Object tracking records
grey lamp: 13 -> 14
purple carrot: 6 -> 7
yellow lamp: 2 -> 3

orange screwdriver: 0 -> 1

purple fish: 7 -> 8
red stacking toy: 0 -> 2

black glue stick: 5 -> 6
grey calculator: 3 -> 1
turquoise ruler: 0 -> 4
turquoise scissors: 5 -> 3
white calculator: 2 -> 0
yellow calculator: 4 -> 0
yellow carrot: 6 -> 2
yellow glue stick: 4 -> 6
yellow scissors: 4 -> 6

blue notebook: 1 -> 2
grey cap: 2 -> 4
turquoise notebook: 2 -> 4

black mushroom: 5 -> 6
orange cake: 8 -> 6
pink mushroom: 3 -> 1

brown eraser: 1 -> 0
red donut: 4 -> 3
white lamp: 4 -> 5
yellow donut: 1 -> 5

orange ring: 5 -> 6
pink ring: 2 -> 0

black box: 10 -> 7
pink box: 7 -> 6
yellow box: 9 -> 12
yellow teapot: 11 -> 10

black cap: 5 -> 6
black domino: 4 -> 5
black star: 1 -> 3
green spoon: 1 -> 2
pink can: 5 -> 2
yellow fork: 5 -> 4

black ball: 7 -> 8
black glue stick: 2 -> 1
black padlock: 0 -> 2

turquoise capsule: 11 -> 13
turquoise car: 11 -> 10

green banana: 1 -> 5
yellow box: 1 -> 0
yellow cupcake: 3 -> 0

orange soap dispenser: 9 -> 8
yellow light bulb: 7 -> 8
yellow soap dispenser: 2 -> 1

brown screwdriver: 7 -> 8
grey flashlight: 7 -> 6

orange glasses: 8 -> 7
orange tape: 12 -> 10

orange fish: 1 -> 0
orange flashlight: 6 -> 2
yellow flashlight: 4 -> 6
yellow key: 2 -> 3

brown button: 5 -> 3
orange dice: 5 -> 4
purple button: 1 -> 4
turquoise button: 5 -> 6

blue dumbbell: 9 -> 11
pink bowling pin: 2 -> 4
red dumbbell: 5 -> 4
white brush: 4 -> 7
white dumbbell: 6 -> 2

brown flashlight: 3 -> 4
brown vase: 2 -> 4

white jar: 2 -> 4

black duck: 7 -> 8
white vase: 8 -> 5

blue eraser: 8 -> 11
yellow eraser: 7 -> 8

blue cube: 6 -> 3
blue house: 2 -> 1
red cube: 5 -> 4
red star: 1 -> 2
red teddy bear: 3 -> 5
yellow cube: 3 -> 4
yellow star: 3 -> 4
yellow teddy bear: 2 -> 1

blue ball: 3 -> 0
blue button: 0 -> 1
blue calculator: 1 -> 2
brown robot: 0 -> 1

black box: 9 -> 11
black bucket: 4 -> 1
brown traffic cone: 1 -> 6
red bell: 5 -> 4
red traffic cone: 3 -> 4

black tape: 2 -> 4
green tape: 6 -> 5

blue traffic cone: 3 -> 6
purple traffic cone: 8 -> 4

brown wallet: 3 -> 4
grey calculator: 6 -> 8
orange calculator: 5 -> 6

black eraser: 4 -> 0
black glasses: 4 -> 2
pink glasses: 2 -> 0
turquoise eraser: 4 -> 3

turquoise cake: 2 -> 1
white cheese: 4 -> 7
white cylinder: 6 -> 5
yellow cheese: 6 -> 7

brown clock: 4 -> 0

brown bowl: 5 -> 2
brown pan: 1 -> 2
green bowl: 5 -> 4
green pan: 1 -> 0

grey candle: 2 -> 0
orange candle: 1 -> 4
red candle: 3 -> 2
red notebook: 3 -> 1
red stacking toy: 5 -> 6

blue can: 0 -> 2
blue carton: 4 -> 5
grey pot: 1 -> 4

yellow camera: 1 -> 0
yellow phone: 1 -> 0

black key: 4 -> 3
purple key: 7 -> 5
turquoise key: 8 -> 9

▶ YOUR ASSIGNMENT
Nothing should be returned except the lines from the first line of the data above through the line with "pink box: 7 -> 6", each one exact.

▶ RESPONSE FOR THIS EXERCISE
grey lamp: 13 -> 14
purple carrot: 6 -> 7
yellow lamp: 2 -> 3

orange screwdriver: 0 -> 1

purple fish: 7 -> 8
red stacking toy: 0 -> 2

black glue stick: 5 -> 6
grey calculator: 3 -> 1
turquoise ruler: 0 -> 4
turquoise scissors: 5 -> 3
white calculator: 2 -> 0
yellow calculator: 4 -> 0
yellow carrot: 6 -> 2
yellow glue stick: 4 -> 6
yellow scissors: 4 -> 6

blue notebook: 1 -> 2
grey cap: 2 -> 4
turquoise notebook: 2 -> 4

black mushroom: 5 -> 6
orange cake: 8 -> 6
pink mushroom: 3 -> 1

brown eraser: 1 -> 0
red donut: 4 -> 3
white lamp: 4 -> 5
yellow donut: 1 -> 5

orange ring: 5 -> 6
pink ring: 2 -> 0

black box: 10 -> 7
pink box: 7 -> 6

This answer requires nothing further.